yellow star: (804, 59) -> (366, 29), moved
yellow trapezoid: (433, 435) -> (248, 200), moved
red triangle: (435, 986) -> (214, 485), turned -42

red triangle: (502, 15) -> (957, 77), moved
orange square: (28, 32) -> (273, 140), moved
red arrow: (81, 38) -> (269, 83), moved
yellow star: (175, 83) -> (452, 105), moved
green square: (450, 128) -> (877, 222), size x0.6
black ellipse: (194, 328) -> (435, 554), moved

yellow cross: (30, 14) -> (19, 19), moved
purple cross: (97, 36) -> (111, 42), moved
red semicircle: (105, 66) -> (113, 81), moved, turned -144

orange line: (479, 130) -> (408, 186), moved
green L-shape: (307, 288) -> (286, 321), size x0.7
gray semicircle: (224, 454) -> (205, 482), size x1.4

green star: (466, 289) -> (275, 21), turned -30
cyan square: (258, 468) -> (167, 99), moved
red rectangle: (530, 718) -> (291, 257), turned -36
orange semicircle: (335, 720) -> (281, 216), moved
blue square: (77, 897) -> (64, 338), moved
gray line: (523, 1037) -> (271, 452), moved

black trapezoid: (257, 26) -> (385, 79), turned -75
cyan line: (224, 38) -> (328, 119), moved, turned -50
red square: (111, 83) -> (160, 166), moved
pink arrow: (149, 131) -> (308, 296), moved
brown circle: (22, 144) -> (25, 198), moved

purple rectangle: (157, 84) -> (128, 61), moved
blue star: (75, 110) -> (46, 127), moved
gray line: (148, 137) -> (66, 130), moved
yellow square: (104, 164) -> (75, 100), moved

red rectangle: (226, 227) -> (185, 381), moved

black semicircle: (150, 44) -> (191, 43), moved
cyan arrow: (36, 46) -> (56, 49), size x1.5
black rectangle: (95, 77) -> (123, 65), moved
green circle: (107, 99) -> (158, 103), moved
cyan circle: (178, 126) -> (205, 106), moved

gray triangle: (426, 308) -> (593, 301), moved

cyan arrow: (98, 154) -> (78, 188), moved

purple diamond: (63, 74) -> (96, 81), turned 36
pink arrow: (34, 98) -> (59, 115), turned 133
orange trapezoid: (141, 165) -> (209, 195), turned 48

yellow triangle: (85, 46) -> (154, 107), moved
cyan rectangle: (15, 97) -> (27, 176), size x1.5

══════════════════════════════

→ **Work request**:
For the material above, reproduce exactly the lines from the line with "yellow star: (175, 83) -> (452, 105), moved" to the line with "gray semicircle: (224, 454)", inclusive, and exclude all others.

→ **Answer**:
yellow star: (175, 83) -> (452, 105), moved
green square: (450, 128) -> (877, 222), size x0.6
black ellipse: (194, 328) -> (435, 554), moved

yellow cross: (30, 14) -> (19, 19), moved
purple cross: (97, 36) -> (111, 42), moved
red semicircle: (105, 66) -> (113, 81), moved, turned -144

orange line: (479, 130) -> (408, 186), moved
green L-shape: (307, 288) -> (286, 321), size x0.7
gray semicircle: (224, 454) -> (205, 482), size x1.4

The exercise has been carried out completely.